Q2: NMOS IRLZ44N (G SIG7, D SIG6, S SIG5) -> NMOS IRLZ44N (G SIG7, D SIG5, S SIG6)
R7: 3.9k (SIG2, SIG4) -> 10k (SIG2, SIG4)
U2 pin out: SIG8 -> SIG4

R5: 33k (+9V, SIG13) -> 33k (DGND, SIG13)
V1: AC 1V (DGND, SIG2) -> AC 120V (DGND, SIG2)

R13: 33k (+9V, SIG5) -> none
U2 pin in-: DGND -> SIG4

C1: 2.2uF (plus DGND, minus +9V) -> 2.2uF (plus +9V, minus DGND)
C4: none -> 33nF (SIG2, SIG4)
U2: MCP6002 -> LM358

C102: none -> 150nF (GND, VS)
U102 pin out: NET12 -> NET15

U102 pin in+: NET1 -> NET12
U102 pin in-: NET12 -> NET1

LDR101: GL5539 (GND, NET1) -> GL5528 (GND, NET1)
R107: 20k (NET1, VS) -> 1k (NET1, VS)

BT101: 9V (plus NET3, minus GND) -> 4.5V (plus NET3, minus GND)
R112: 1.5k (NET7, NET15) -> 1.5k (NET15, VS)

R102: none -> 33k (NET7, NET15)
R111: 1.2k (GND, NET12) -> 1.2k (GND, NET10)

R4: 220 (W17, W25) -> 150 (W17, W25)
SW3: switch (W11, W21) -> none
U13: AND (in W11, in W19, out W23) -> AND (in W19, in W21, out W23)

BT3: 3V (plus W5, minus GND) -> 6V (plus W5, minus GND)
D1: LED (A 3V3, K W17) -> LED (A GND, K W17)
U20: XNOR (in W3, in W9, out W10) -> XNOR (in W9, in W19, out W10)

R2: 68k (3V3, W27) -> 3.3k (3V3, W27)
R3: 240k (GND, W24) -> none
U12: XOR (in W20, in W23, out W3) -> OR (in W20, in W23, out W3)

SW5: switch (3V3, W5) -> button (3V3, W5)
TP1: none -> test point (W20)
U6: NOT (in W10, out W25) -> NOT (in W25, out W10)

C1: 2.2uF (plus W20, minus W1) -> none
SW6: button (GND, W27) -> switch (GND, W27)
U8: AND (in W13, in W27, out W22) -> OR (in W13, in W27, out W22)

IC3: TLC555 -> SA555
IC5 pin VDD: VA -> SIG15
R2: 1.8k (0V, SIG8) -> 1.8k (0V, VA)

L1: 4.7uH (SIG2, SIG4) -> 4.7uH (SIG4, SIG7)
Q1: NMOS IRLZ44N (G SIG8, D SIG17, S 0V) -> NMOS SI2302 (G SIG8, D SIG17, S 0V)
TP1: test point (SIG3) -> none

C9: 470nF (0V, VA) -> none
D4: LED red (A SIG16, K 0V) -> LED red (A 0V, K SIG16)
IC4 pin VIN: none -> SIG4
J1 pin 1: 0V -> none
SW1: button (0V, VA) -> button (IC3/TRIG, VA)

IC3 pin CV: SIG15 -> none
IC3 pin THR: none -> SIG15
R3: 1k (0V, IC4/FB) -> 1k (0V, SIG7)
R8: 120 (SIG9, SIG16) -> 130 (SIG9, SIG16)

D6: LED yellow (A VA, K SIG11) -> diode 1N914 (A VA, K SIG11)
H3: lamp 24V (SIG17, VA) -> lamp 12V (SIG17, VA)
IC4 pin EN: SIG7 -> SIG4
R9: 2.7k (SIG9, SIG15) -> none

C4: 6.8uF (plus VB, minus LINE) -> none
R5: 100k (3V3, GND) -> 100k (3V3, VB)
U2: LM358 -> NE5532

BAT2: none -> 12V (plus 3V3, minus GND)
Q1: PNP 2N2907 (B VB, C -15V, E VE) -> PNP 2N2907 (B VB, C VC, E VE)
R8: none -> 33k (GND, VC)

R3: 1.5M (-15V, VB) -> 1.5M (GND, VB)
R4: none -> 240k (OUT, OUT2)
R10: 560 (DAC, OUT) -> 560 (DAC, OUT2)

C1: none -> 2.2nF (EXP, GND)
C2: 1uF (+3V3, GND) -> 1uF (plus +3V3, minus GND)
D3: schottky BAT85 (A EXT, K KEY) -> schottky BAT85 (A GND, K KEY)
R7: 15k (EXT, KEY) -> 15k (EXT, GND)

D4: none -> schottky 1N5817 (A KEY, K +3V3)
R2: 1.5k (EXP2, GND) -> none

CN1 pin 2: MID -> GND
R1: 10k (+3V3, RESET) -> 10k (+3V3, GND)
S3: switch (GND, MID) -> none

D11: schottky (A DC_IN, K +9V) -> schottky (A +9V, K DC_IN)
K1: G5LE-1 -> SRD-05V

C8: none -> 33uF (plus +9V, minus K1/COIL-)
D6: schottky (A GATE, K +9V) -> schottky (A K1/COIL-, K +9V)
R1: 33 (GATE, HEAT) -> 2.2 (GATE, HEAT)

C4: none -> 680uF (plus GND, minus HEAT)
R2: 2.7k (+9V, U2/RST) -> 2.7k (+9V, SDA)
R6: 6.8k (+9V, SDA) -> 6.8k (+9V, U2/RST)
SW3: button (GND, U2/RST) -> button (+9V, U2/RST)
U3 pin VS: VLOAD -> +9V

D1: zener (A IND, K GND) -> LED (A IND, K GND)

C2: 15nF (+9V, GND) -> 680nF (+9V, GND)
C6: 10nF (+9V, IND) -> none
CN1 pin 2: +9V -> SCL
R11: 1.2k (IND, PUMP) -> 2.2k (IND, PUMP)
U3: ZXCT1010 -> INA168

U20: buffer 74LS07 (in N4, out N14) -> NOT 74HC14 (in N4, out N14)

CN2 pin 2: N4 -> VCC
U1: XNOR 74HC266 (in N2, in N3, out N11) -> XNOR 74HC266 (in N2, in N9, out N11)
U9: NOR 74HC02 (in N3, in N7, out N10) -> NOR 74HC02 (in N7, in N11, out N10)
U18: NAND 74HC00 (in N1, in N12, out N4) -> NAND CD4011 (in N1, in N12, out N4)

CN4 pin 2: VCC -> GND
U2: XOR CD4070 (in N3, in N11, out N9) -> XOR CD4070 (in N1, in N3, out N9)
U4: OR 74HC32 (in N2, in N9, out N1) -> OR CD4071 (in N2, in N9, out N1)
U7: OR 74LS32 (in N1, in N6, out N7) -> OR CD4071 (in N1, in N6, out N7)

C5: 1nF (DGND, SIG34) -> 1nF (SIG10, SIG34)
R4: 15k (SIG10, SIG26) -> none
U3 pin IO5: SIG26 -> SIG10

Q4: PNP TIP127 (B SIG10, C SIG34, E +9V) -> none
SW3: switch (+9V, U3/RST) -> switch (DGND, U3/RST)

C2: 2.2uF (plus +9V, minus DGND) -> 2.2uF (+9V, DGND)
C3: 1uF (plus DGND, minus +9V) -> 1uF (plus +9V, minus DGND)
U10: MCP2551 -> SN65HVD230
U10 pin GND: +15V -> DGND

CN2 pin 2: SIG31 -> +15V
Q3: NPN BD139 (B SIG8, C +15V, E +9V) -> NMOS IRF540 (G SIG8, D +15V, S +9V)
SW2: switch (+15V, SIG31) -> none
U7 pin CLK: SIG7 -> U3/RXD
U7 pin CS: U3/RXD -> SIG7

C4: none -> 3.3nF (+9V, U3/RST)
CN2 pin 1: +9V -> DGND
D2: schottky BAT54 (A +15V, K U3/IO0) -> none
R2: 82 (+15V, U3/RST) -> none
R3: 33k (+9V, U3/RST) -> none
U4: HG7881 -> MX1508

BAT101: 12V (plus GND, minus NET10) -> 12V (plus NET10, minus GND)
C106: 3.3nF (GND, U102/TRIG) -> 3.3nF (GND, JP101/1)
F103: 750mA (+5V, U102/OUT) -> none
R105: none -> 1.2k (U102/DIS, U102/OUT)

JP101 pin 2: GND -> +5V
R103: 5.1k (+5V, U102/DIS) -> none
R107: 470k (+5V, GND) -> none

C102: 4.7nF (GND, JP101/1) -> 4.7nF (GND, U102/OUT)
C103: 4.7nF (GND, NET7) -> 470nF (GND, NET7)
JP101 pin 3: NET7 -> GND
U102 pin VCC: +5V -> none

----

Everything from the first line of the records through the line holding "D1: LED (A 3V3, K W17) -> LED (A GND, K W17)" is to be transcribed exactly; leave out all other lines.

Task solution>
Q2: NMOS IRLZ44N (G SIG7, D SIG6, S SIG5) -> NMOS IRLZ44N (G SIG7, D SIG5, S SIG6)
R7: 3.9k (SIG2, SIG4) -> 10k (SIG2, SIG4)
U2 pin out: SIG8 -> SIG4

R5: 33k (+9V, SIG13) -> 33k (DGND, SIG13)
V1: AC 1V (DGND, SIG2) -> AC 120V (DGND, SIG2)

R13: 33k (+9V, SIG5) -> none
U2 pin in-: DGND -> SIG4

C1: 2.2uF (plus DGND, minus +9V) -> 2.2uF (plus +9V, minus DGND)
C4: none -> 33nF (SIG2, SIG4)
U2: MCP6002 -> LM358

C102: none -> 150nF (GND, VS)
U102 pin out: NET12 -> NET15

U102 pin in+: NET1 -> NET12
U102 pin in-: NET12 -> NET1

LDR101: GL5539 (GND, NET1) -> GL5528 (GND, NET1)
R107: 20k (NET1, VS) -> 1k (NET1, VS)

BT101: 9V (plus NET3, minus GND) -> 4.5V (plus NET3, minus GND)
R112: 1.5k (NET7, NET15) -> 1.5k (NET15, VS)

R102: none -> 33k (NET7, NET15)
R111: 1.2k (GND, NET12) -> 1.2k (GND, NET10)

R4: 220 (W17, W25) -> 150 (W17, W25)
SW3: switch (W11, W21) -> none
U13: AND (in W11, in W19, out W23) -> AND (in W19, in W21, out W23)

BT3: 3V (plus W5, minus GND) -> 6V (plus W5, minus GND)
D1: LED (A 3V3, K W17) -> LED (A GND, K W17)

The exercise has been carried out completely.